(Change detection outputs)
┄┄┄┄┄┄

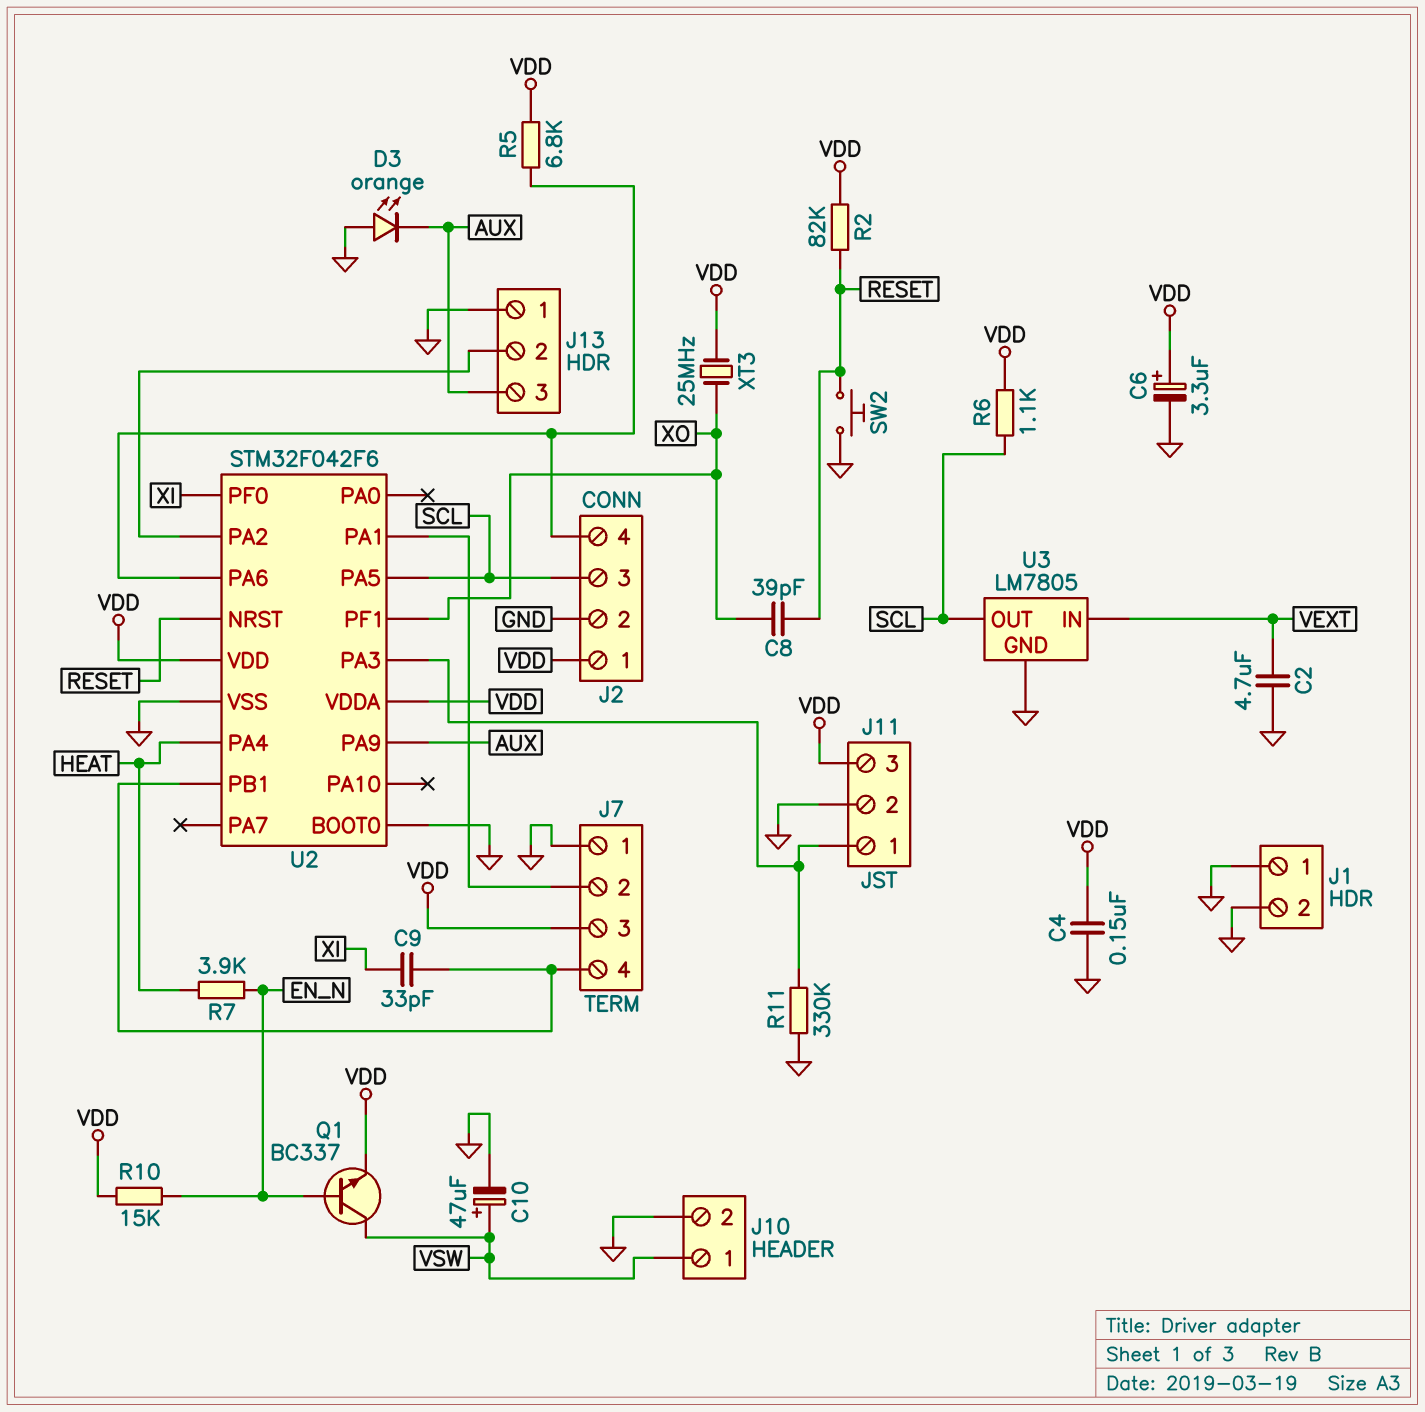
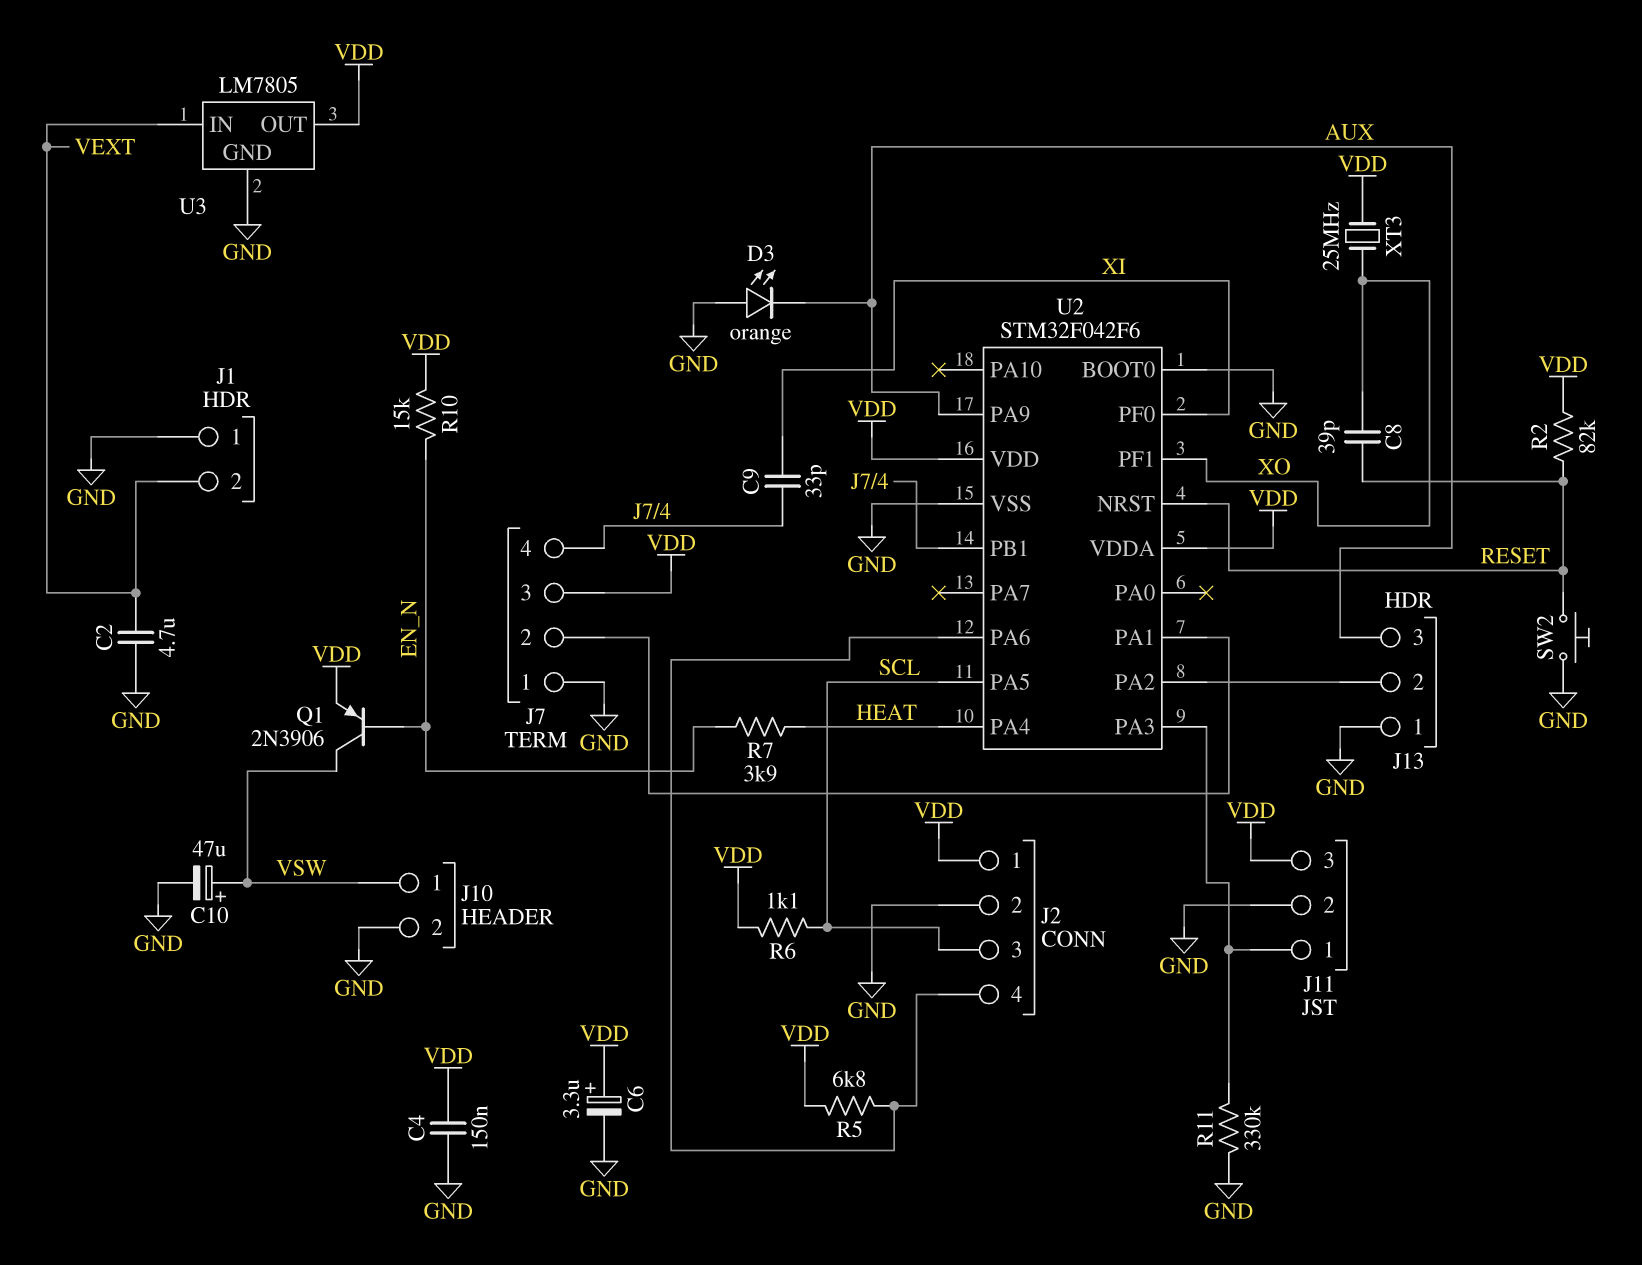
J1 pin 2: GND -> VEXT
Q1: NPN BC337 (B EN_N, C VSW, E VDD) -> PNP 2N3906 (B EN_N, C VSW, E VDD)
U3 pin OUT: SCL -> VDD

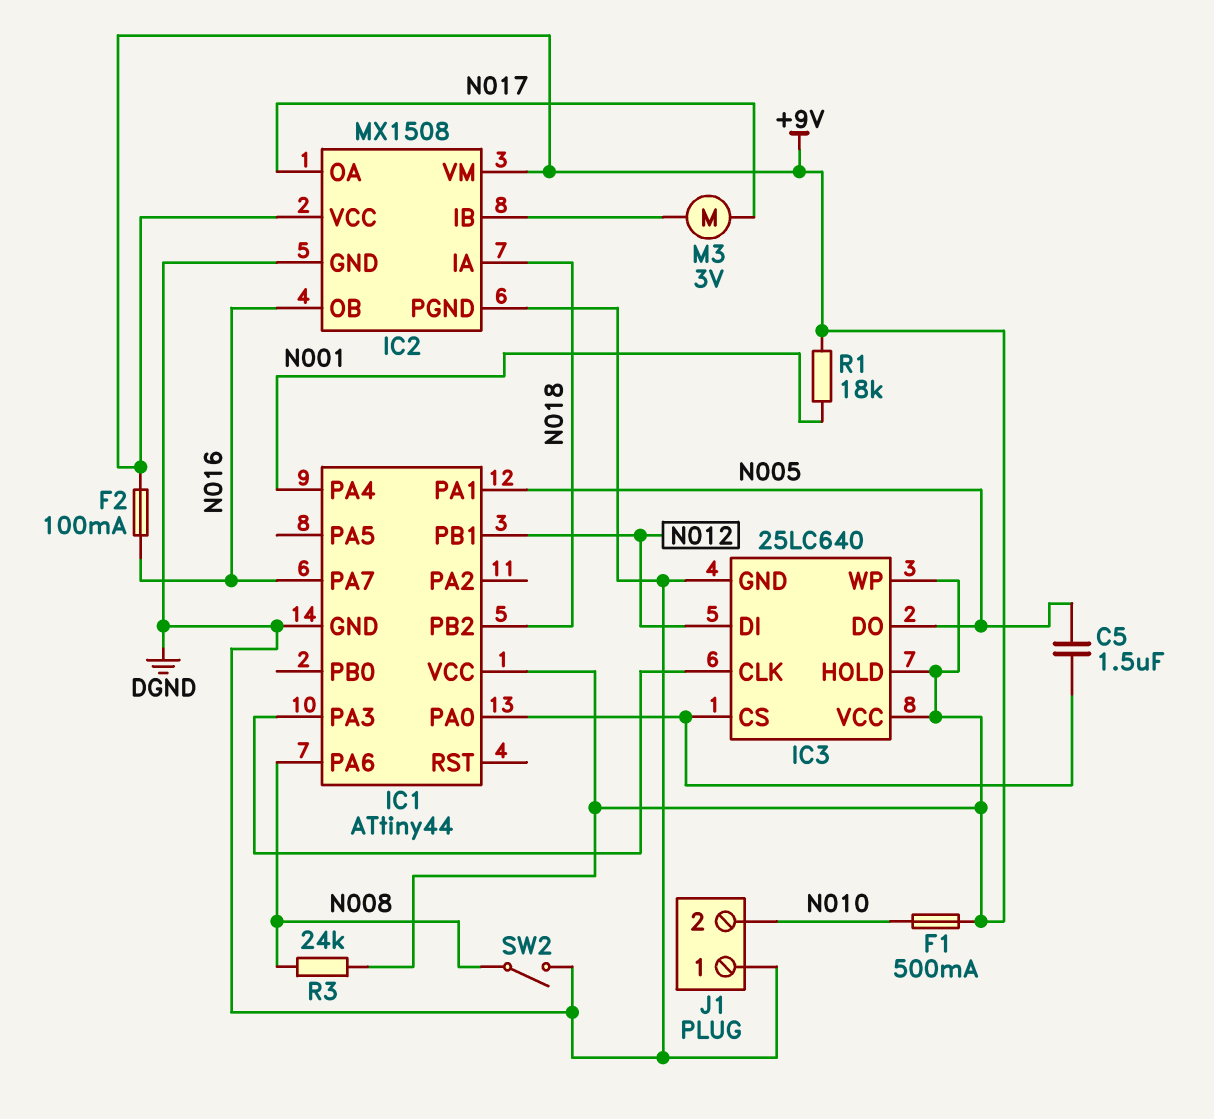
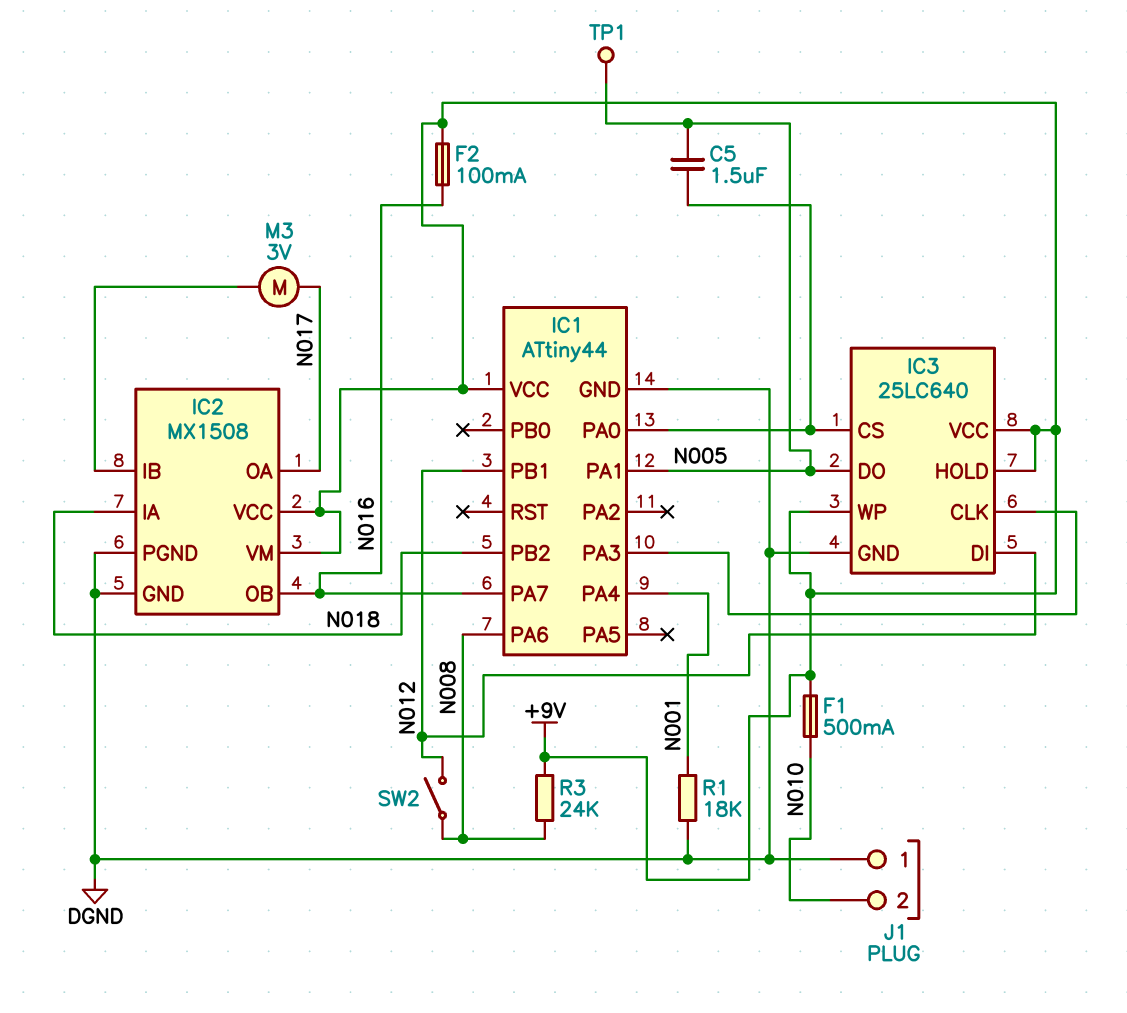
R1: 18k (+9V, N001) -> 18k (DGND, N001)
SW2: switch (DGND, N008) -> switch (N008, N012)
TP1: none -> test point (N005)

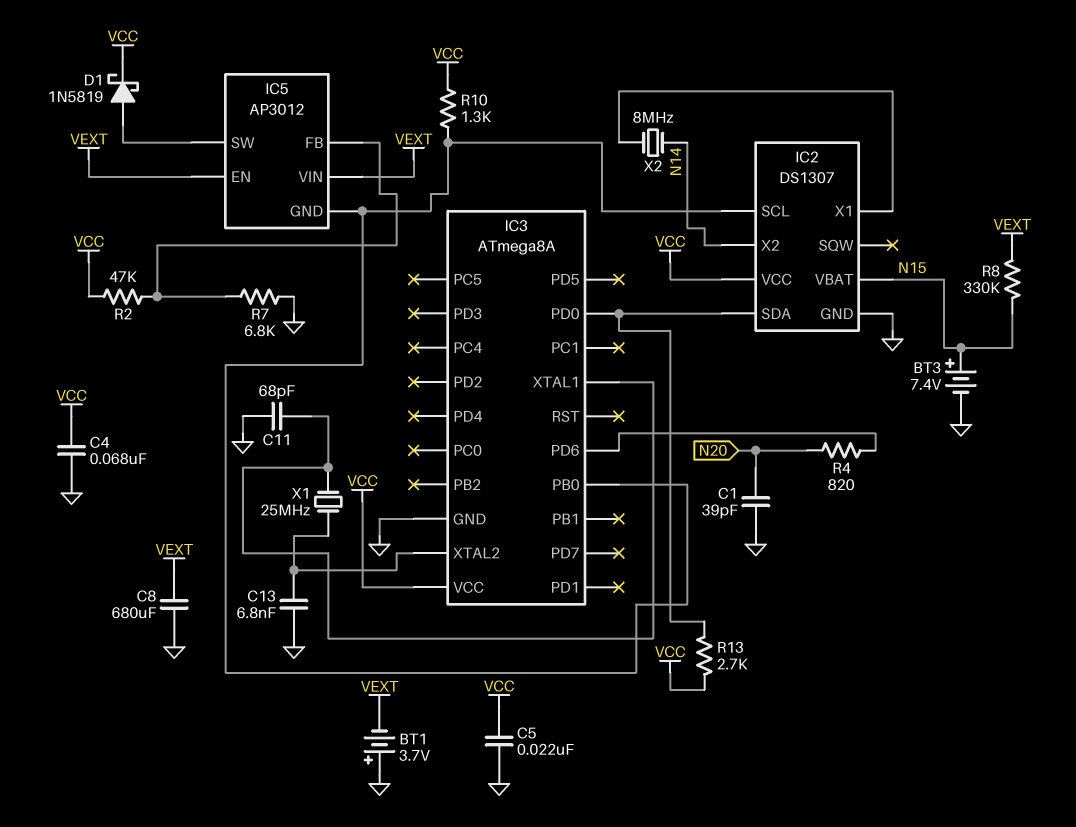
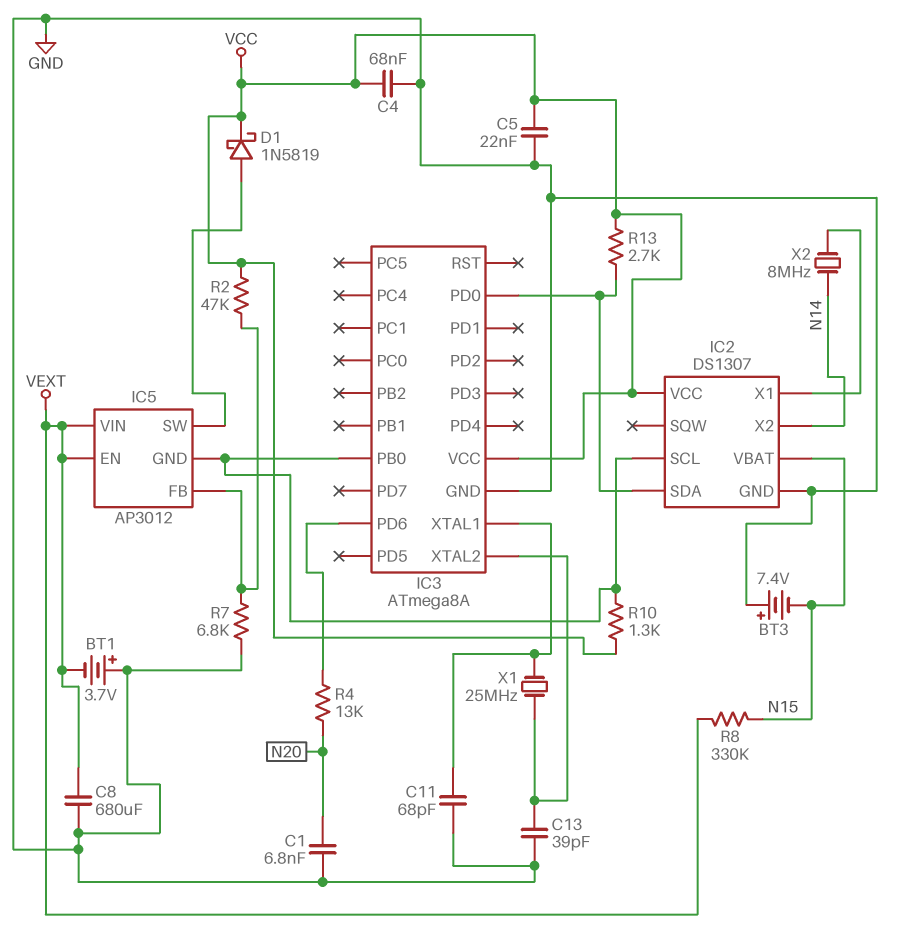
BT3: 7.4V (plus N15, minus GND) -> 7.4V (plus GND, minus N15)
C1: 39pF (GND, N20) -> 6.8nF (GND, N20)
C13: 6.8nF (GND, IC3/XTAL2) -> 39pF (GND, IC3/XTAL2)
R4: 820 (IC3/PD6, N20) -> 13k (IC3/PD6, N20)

┄┄┄┄┄┄

Work request:
Go through the records line by line and give the number of lines with the string "DGND" in them, stating nothing else.

Answer box:
2